* [The data]:
________________________________________
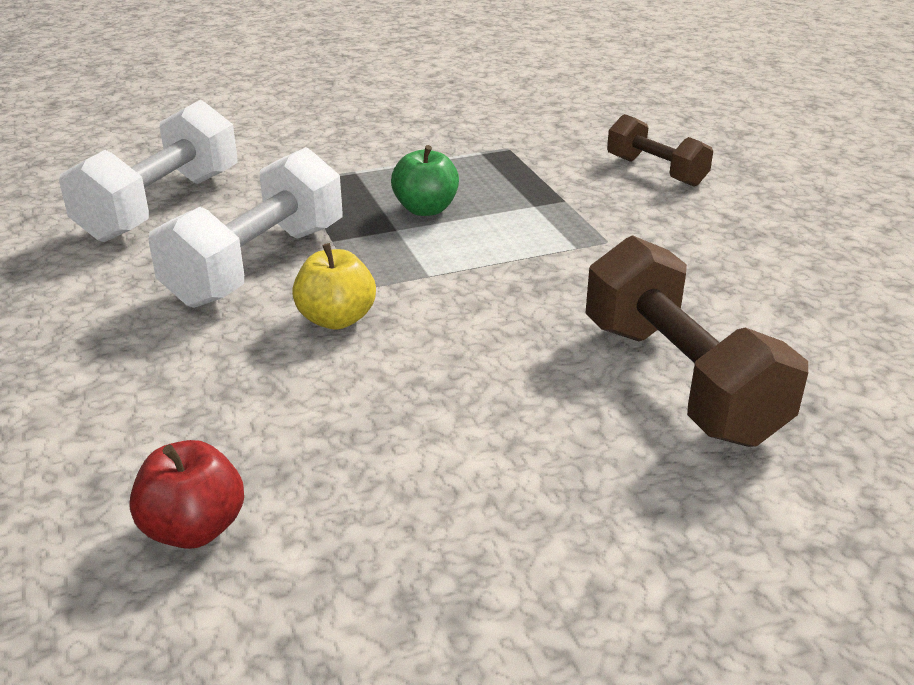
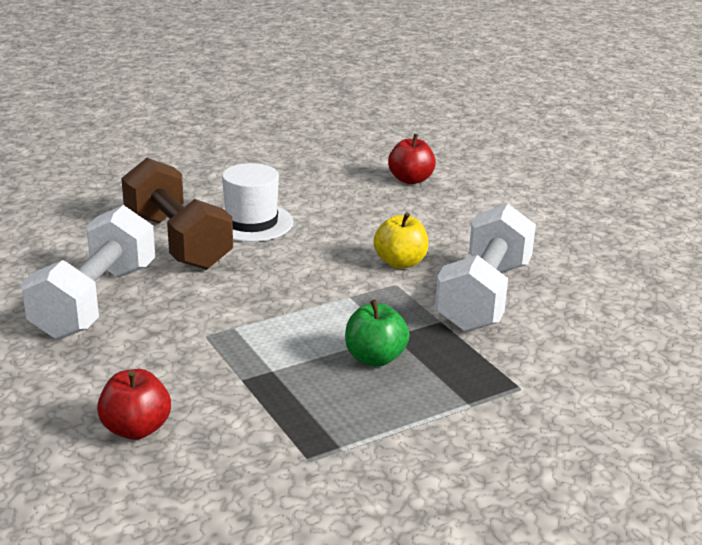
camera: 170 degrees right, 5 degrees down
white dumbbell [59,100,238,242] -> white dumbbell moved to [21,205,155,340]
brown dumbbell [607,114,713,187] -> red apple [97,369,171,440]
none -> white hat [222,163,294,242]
________________________________________
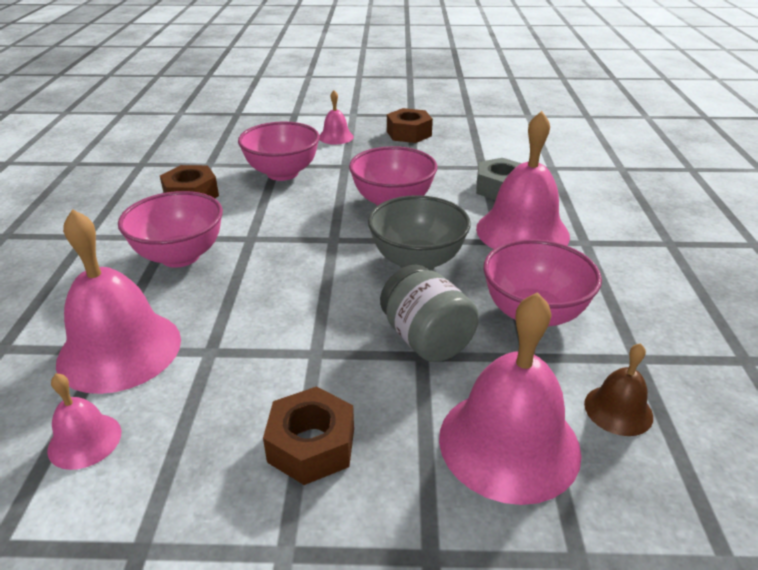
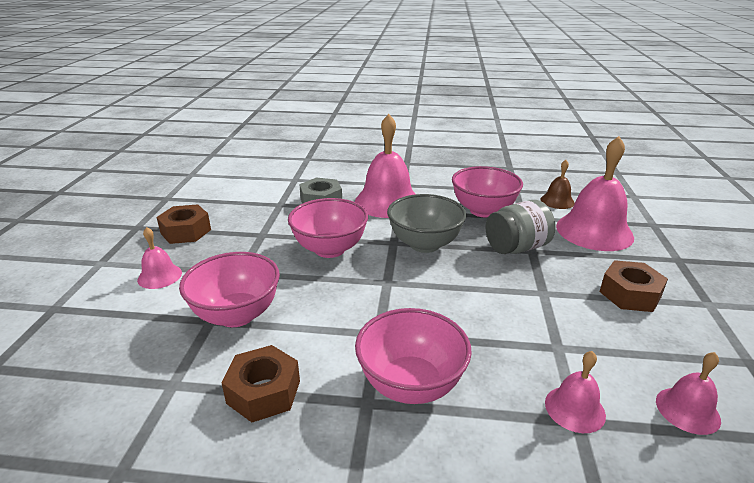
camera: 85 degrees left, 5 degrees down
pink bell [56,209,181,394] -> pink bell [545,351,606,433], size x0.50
________________________________________
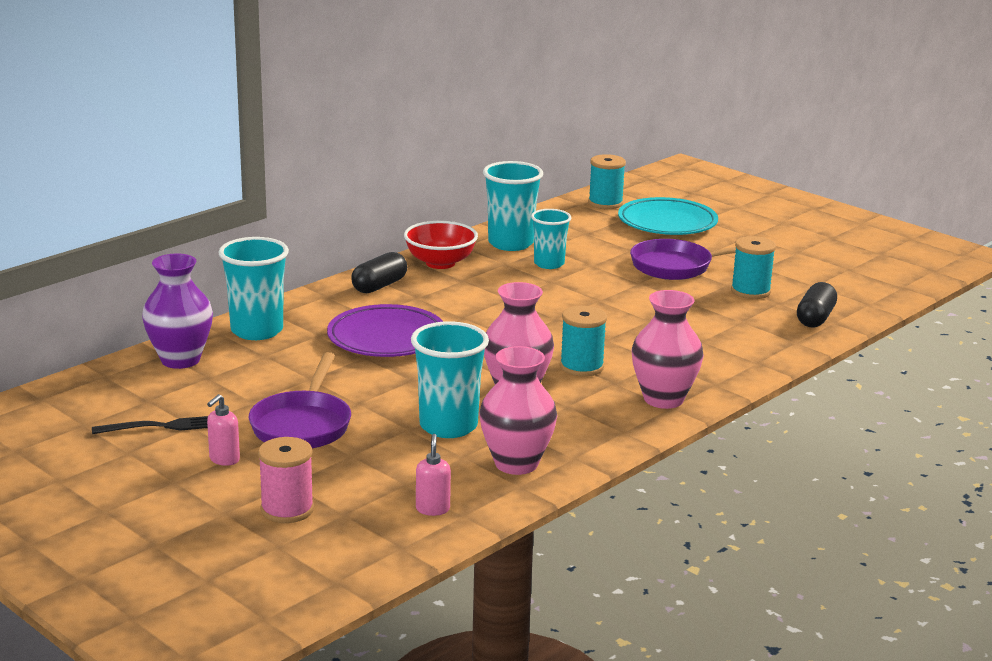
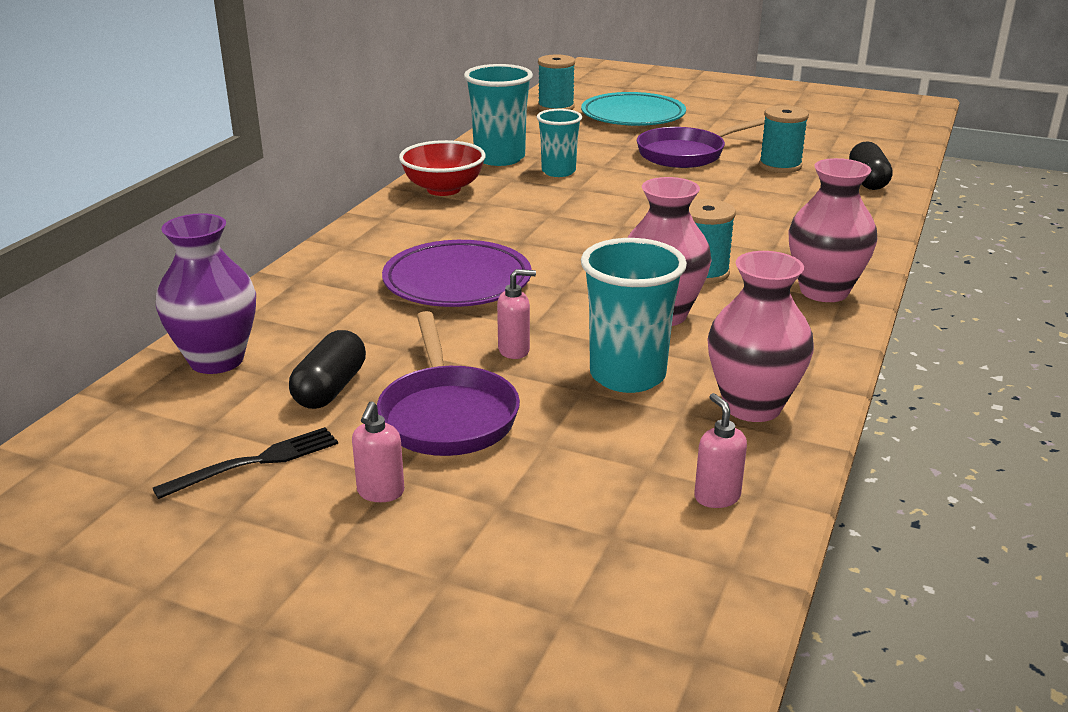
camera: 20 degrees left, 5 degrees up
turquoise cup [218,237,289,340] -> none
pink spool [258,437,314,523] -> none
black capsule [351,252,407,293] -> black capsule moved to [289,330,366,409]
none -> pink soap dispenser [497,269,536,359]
________________________________________
* [What the task requires]:
Would you please copy exactly the part of the entries above that begins at the line containing "black capsule [351,252,407,293]" and ends at the line containing "none -> pink soap dispenser [497,269,536,359]", both lines included?

* [Reply to the exercise]:
black capsule [351,252,407,293] -> black capsule moved to [289,330,366,409]
none -> pink soap dispenser [497,269,536,359]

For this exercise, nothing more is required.